Source data
↓↓↓
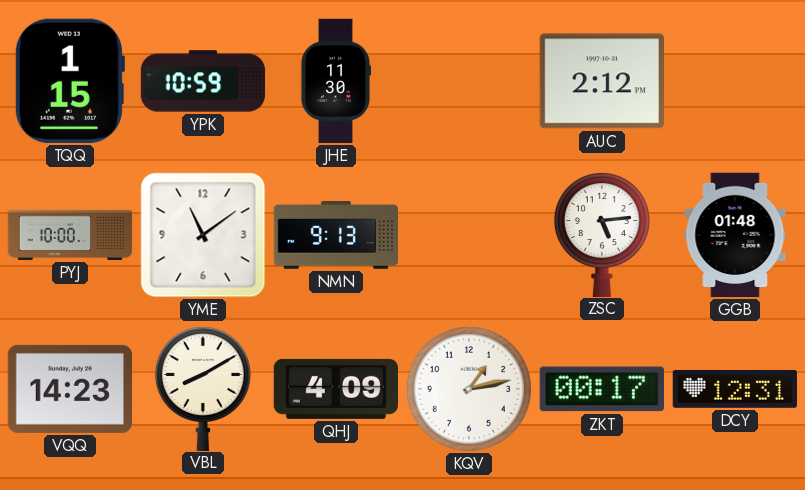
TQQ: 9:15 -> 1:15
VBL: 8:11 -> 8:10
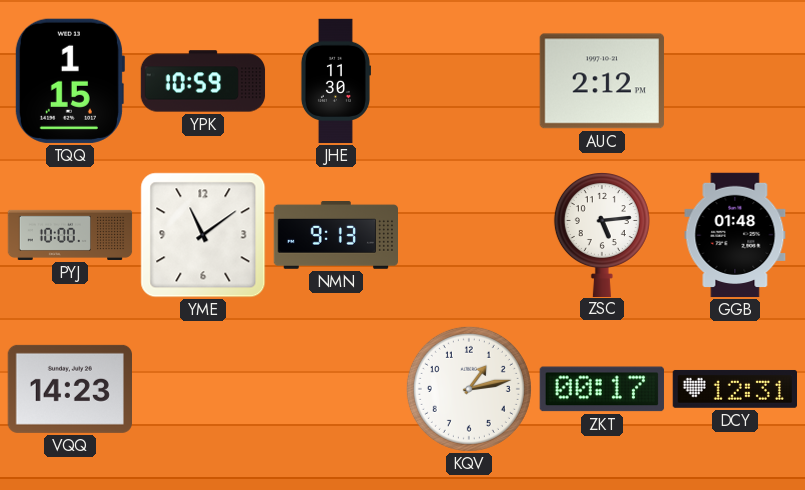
VBL: 8:10 -> none
QHJ: 4:09 -> none
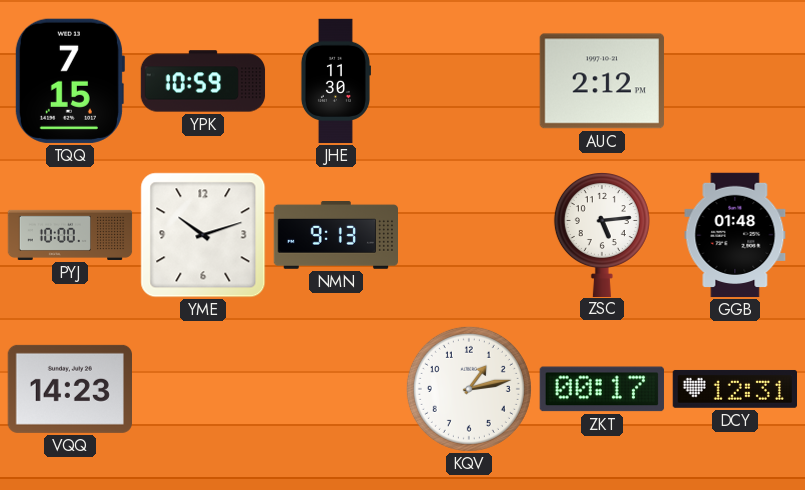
TQQ: 1:15 -> 7:15
YME: 11:09 -> 10:12
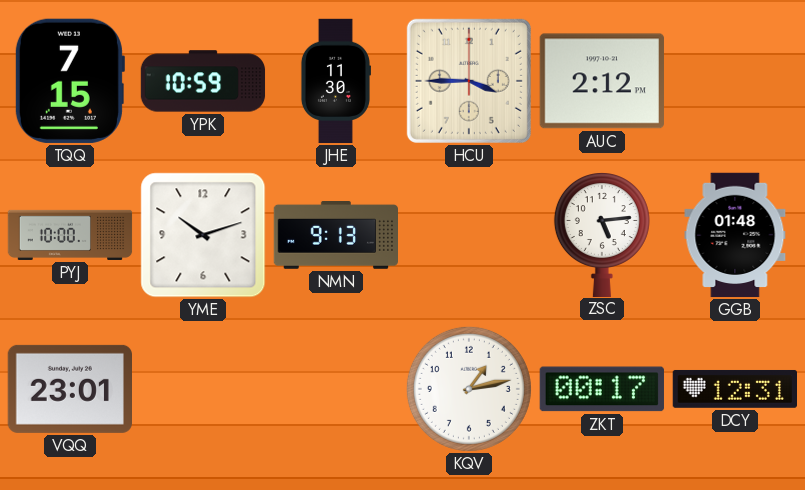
HCU: none -> 3:45
VQQ: 14:23 -> 23:01
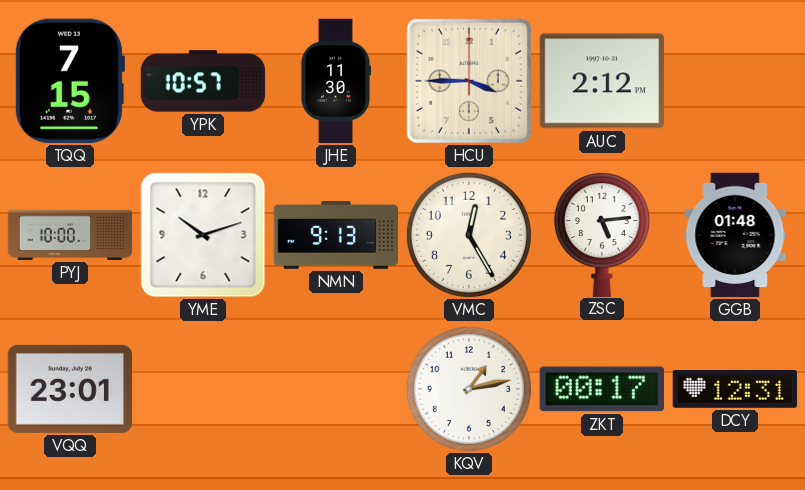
YPK: 10:59 -> 10:57
VMC: none -> 12:25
↑↑↑
=== STATED EXERCISE ===
Arrange the lines of the records above as a numbered list, skipping any blank lines. Leave the pictures out of your answer.

=== EXPECTED ANSWER ===
1. TQQ: 9:15 -> 1:15
2. VBL: 8:11 -> 8:10
3. VBL: 8:10 -> none
4. QHJ: 4:09 -> none
5. TQQ: 1:15 -> 7:15
6. YME: 11:09 -> 10:12
7. HCU: none -> 3:45
8. VQQ: 14:23 -> 23:01
9. YPK: 10:59 -> 10:57
10. VMC: none -> 12:25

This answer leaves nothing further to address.